■ Action item ■
Repeat verbatim the lines of the data below, beginning with the line containing "black ellipse: (641, 242)" and continuing to the end.
________
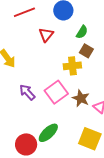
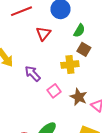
purple arrow: (27, 92) -> (33, 74), moved
pink square: (56, 92) -> (54, 91), size x0.6

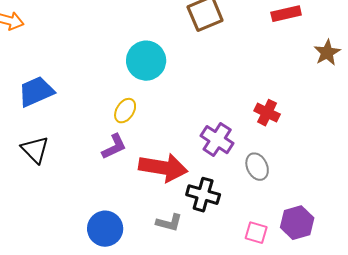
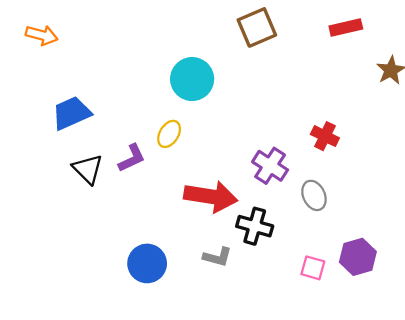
purple L-shape: (114, 147) -> (132, 158), moved
black triangle: (35, 150) -> (88, 169), moved

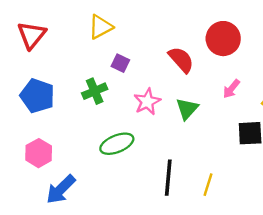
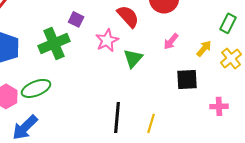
green cross: (95, 91) -> (54, 43), size x1.4
pink star: (147, 102) -> (107, 40), moved
green ellipse: (117, 144) -> (36, 88), moved

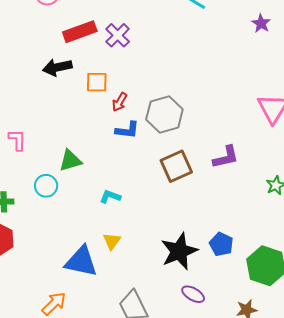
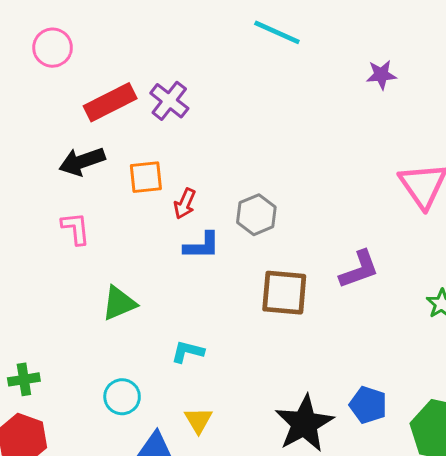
purple star: (261, 23) -> (381, 75), moved, turned -30
gray hexagon: (164, 114) -> (256, 215), size x0.7
pink L-shape: (17, 140) -> (76, 228), moved
brown square: (176, 166) -> (284, 293), turned 36
cyan circle: (46, 186) -> (122, 397), moved

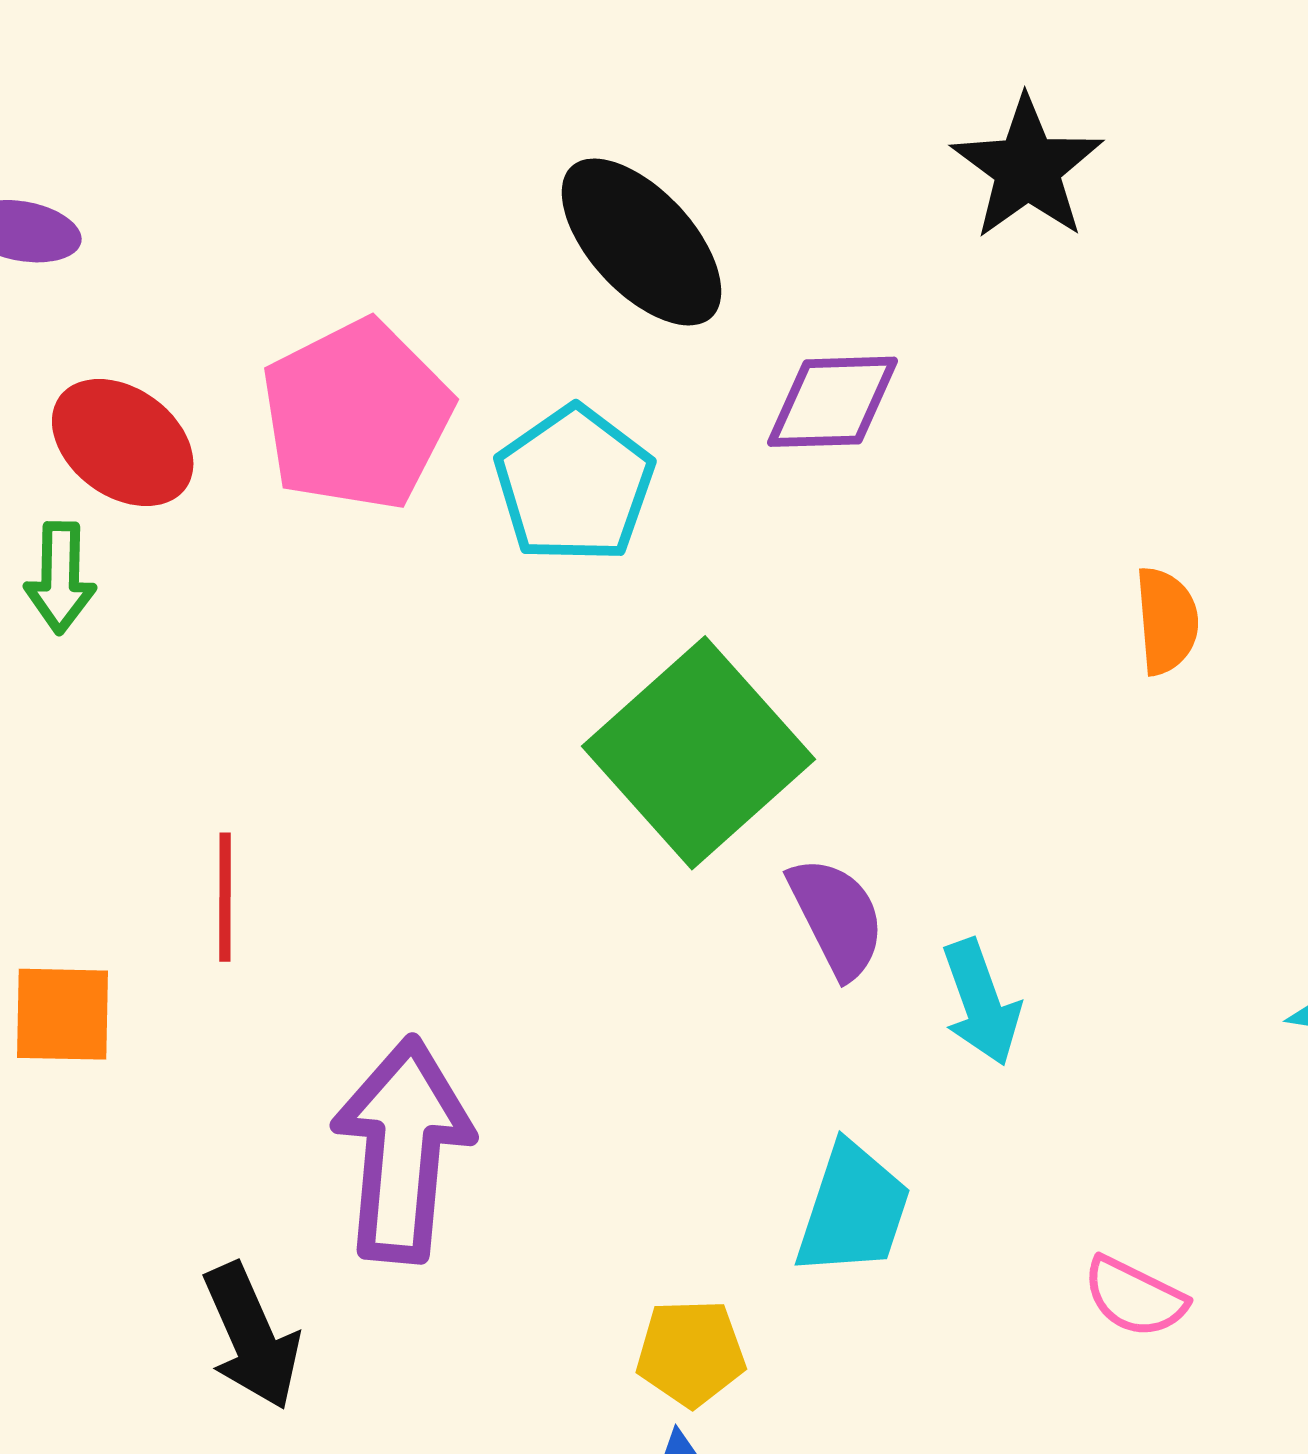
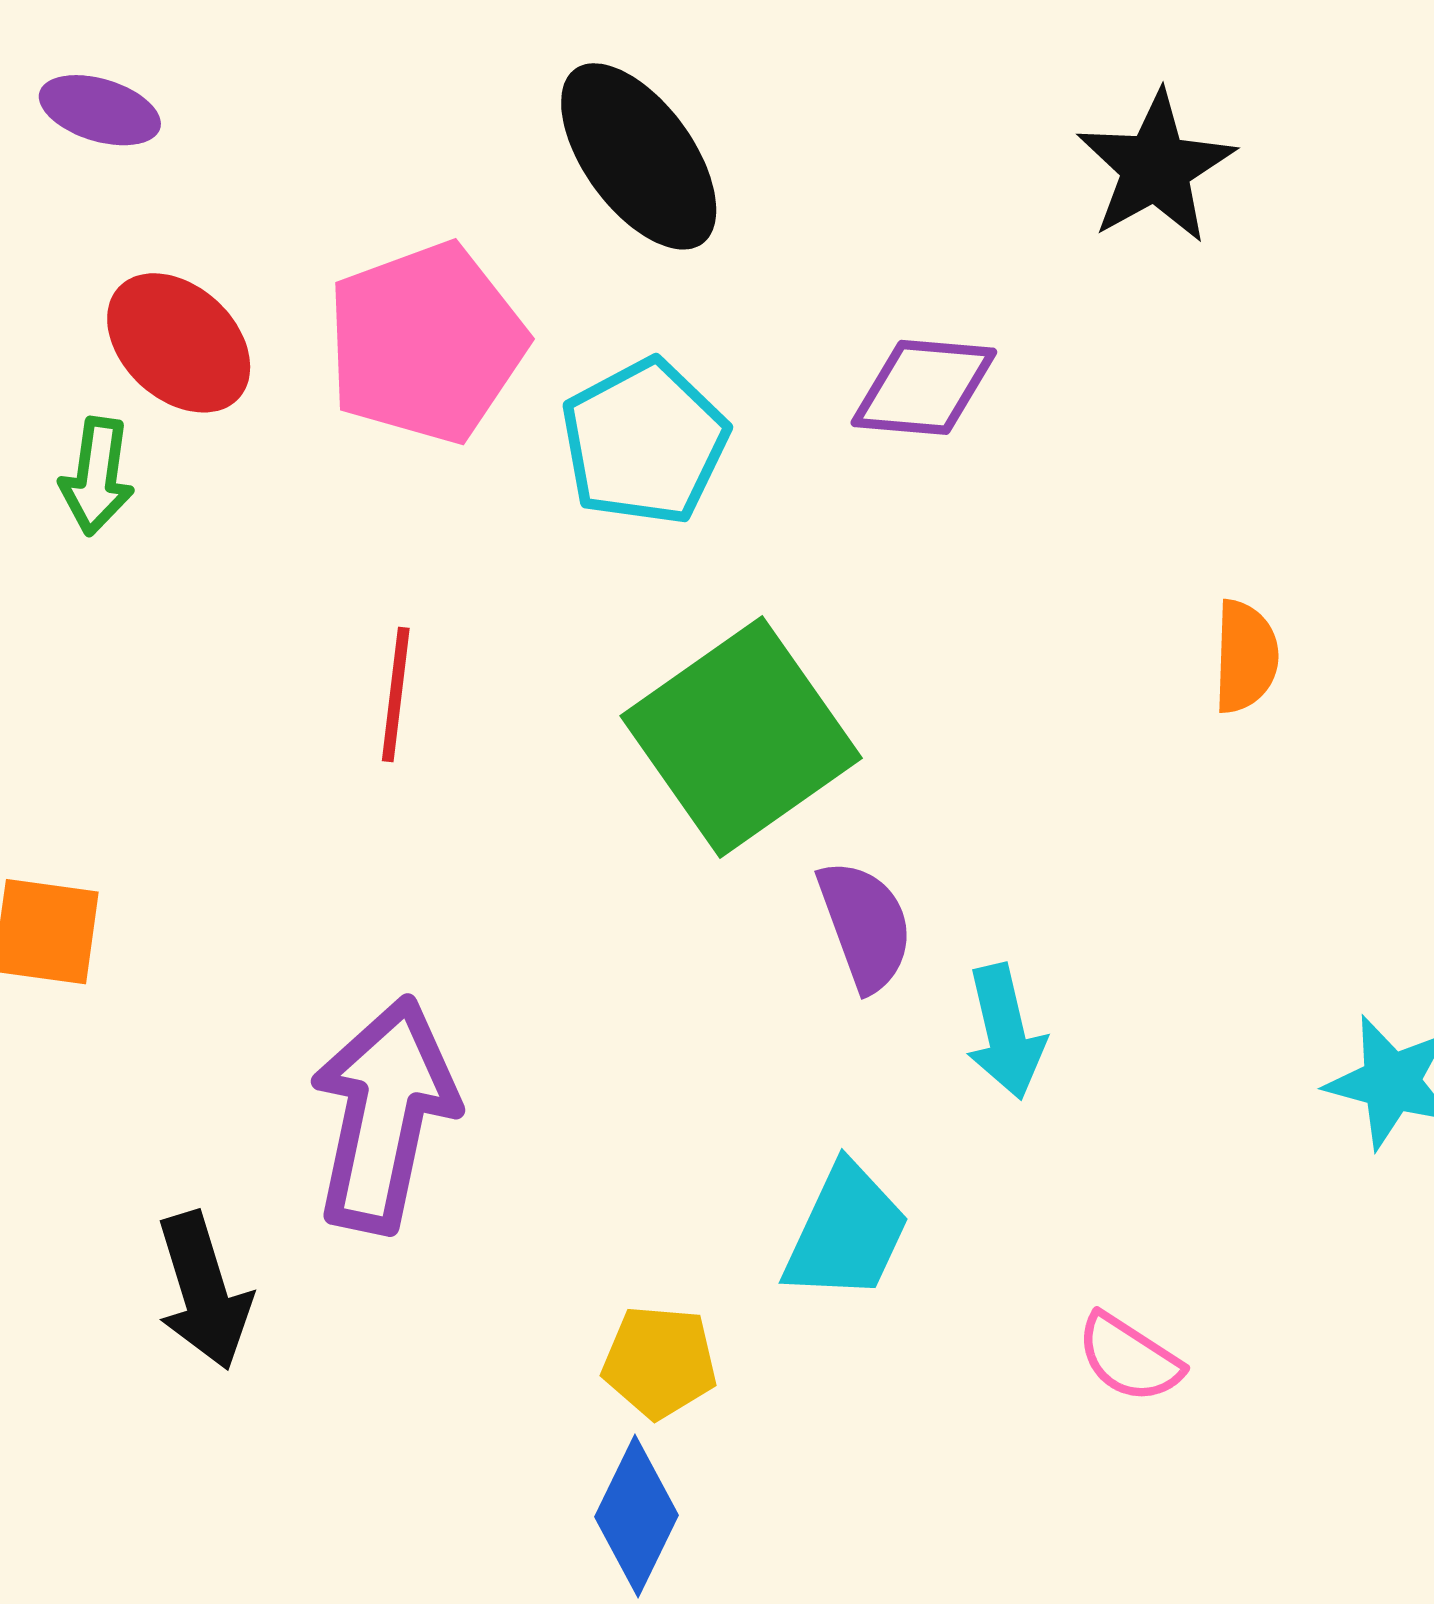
black ellipse: (641, 242) -> (639, 156), moved
red line: (225, 897) -> (396, 694), moved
________
■ Written response ■
black ellipse: (641, 242) -> (639, 156), moved
red line: (225, 897) -> (396, 694), moved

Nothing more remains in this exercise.